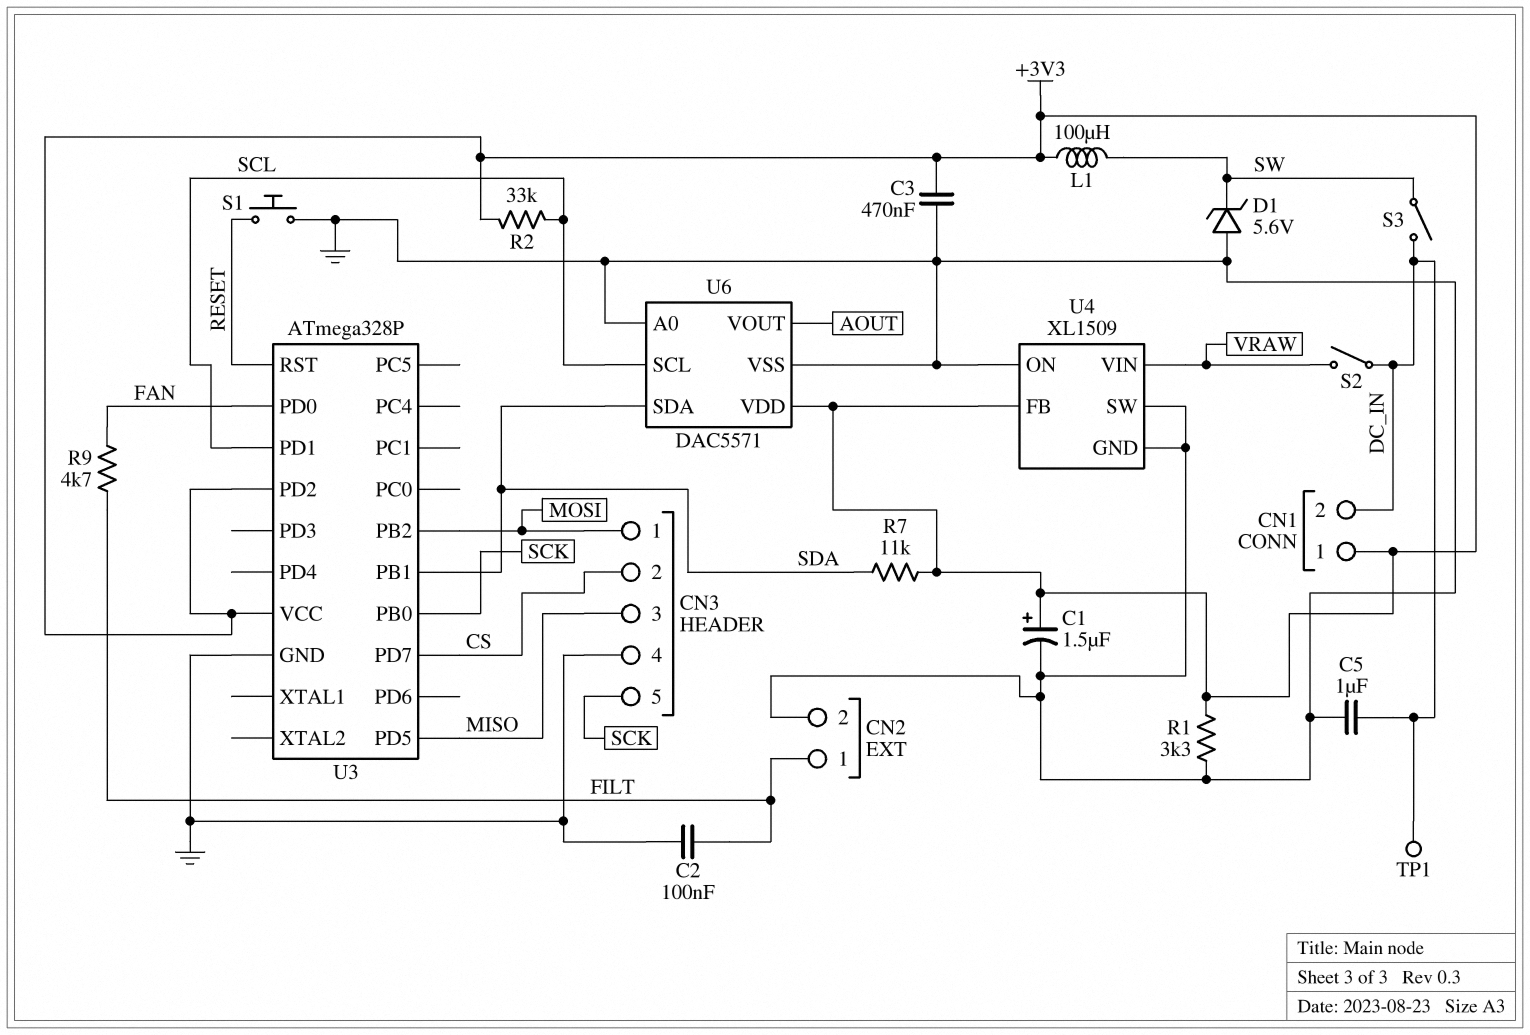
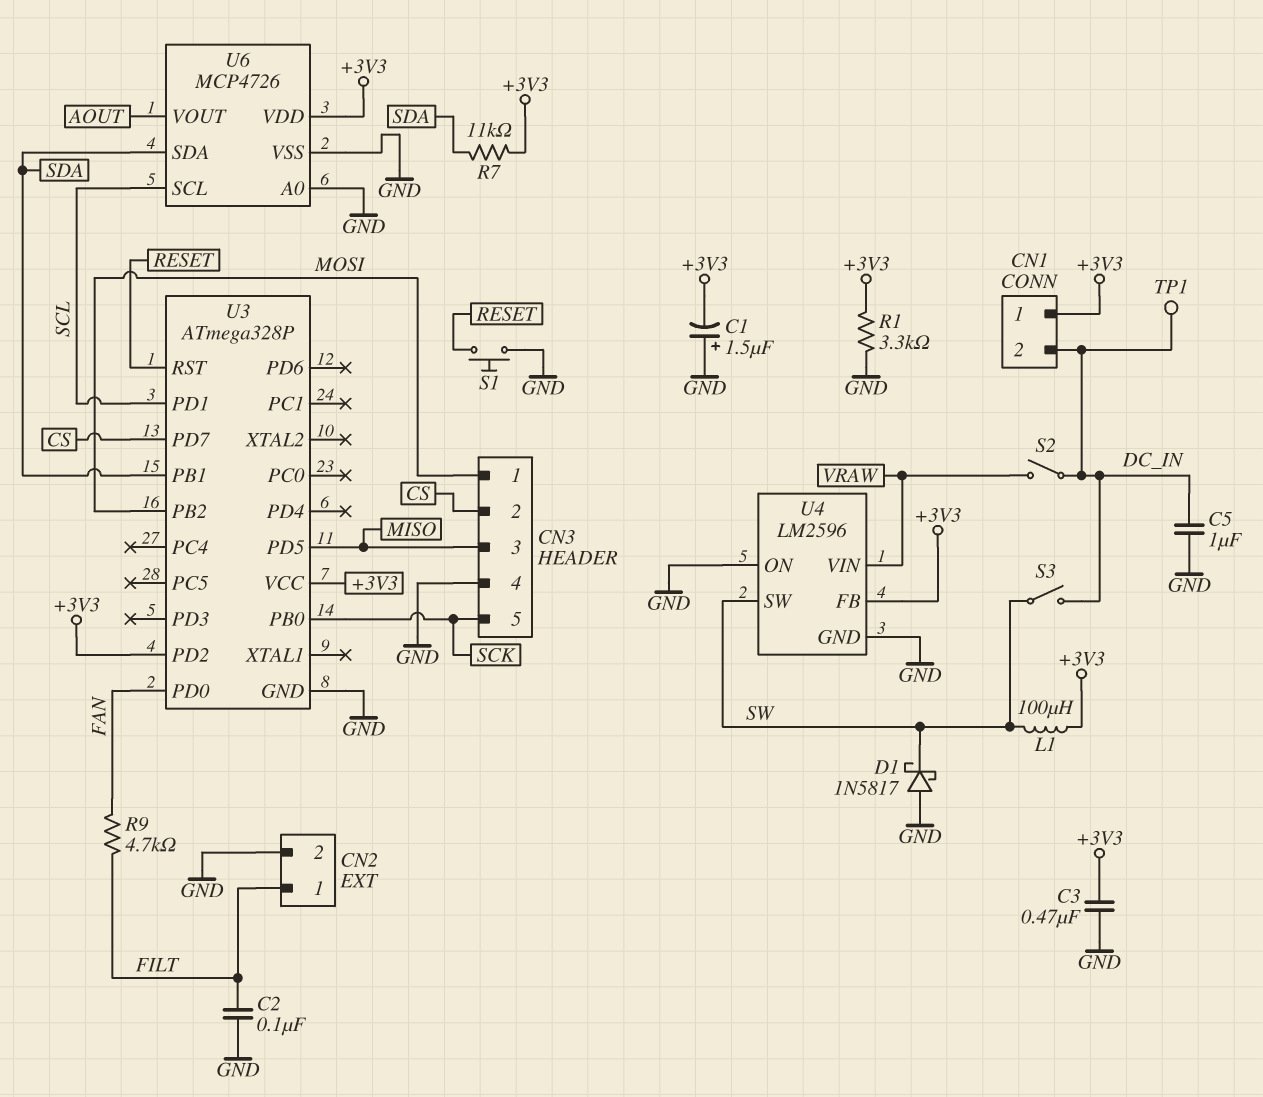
C1: 1.5uF (plus +3V3, minus GND) -> 1.5uF (plus GND, minus +3V3)
D1: zener 5.6V (A GND, K SW) -> schottky 1N5817 (A GND, K SW)
R2: 33k (+3V3, SCL) -> none
U4: XL1509 -> LM2596
U4 pin SW: GND -> SW
U6: DAC5571 -> MCP4726

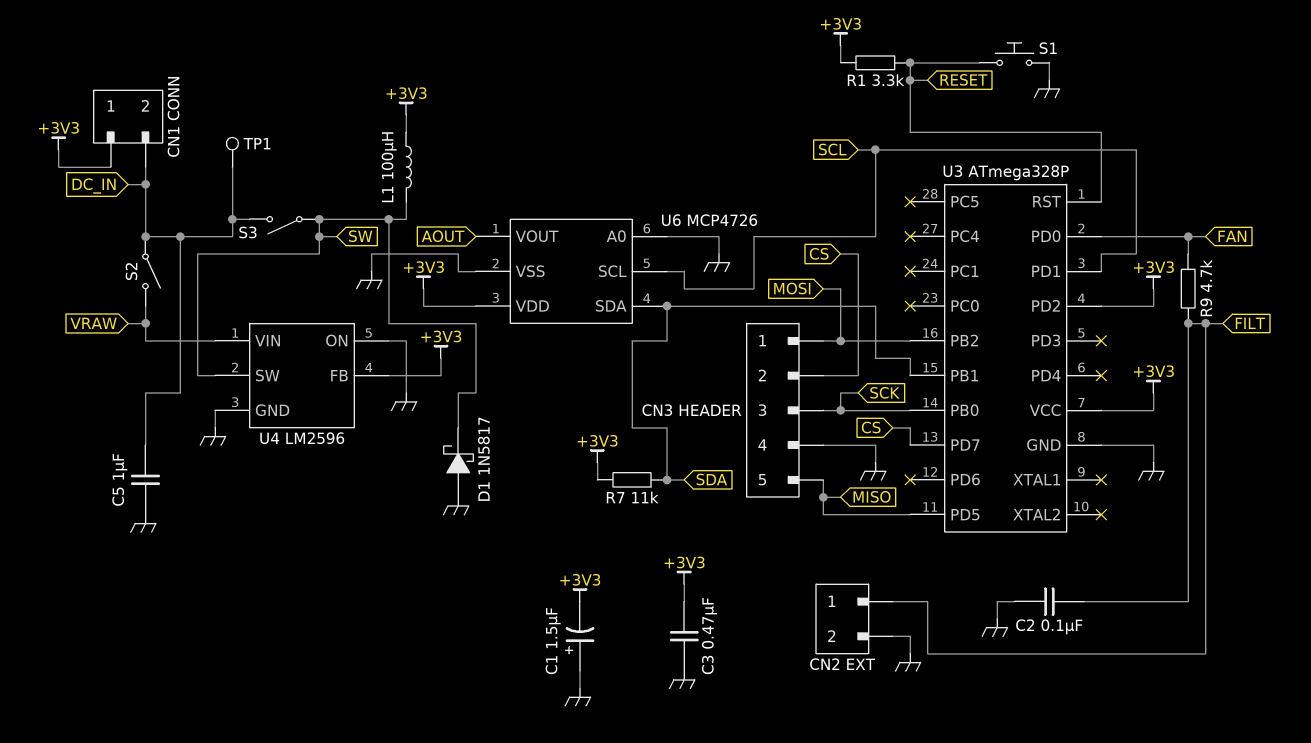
CN3 pin 3: MISO -> SCK
CN3 pin 5: SCK -> MISO
R1: 3.3k (+3V3, GND) -> 3.3k (+3V3, RESET)

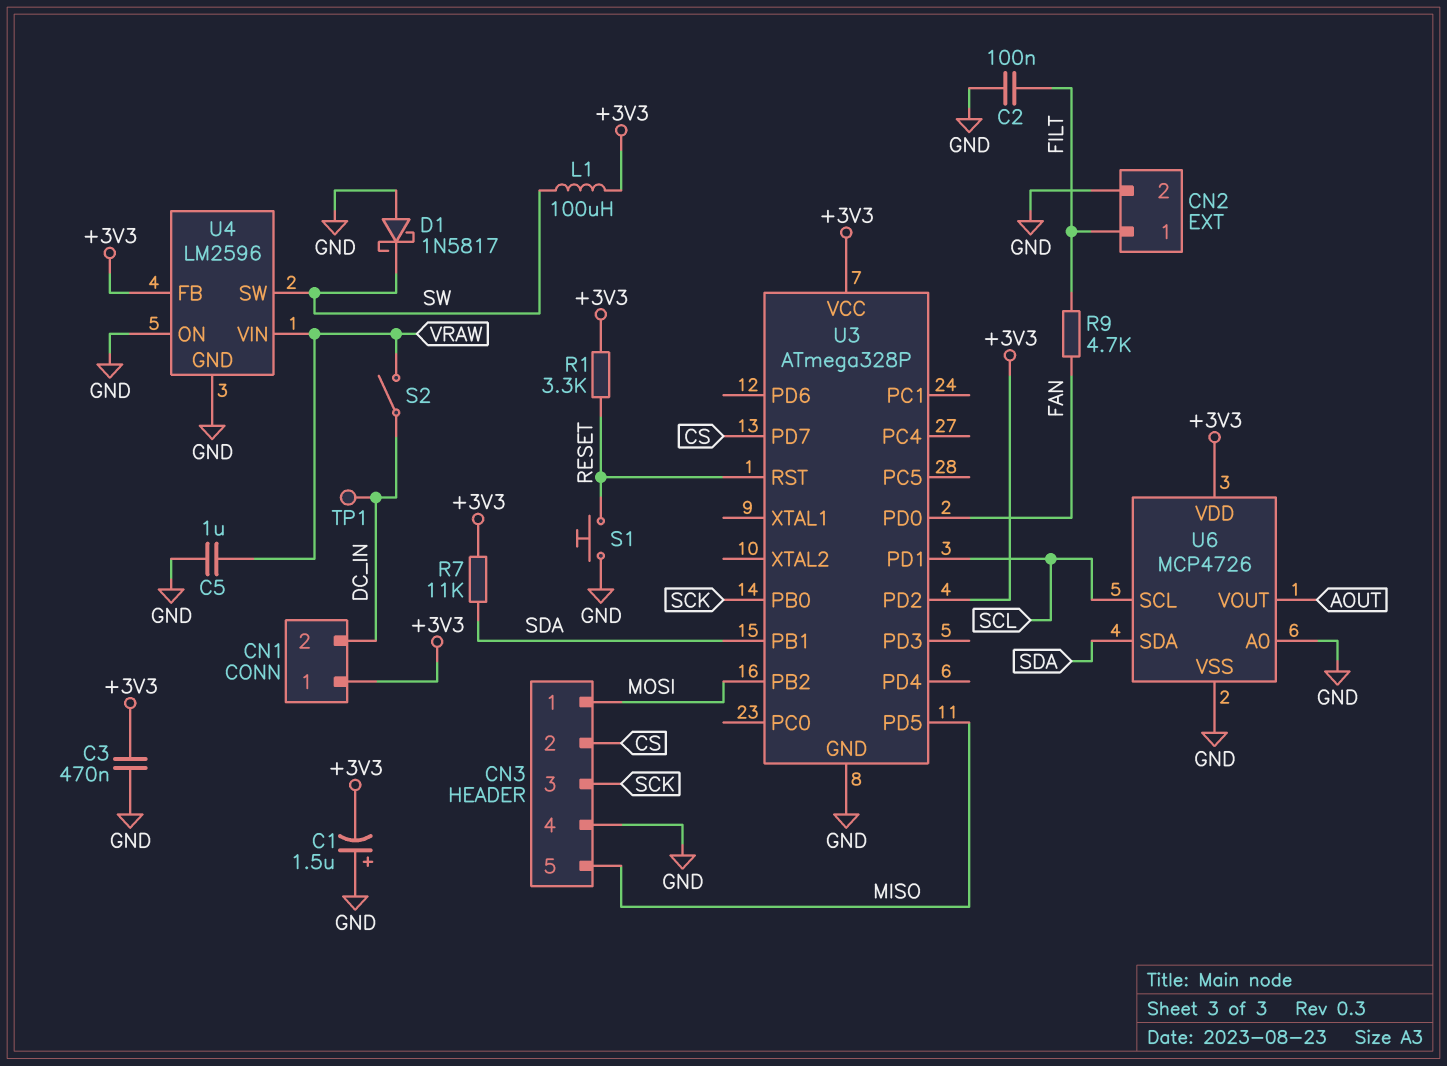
C5: 1uF (DC_IN, GND) -> 1uF (GND, VRAW)
S3: switch (DC_IN, SW) -> none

------------------------------

**GOAL OF THE EXERCISE:** Only the entries themselves should be output, word for word, with all pictures omitted.

**RESPONSE TO THIS EXERCISE:**
C1: 1.5uF (plus +3V3, minus GND) -> 1.5uF (plus GND, minus +3V3)
D1: zener 5.6V (A GND, K SW) -> schottky 1N5817 (A GND, K SW)
R2: 33k (+3V3, SCL) -> none
U4: XL1509 -> LM2596
U4 pin SW: GND -> SW
U6: DAC5571 -> MCP4726

CN3 pin 3: MISO -> SCK
CN3 pin 5: SCK -> MISO
R1: 3.3k (+3V3, GND) -> 3.3k (+3V3, RESET)

C5: 1uF (DC_IN, GND) -> 1uF (GND, VRAW)
S3: switch (DC_IN, SW) -> none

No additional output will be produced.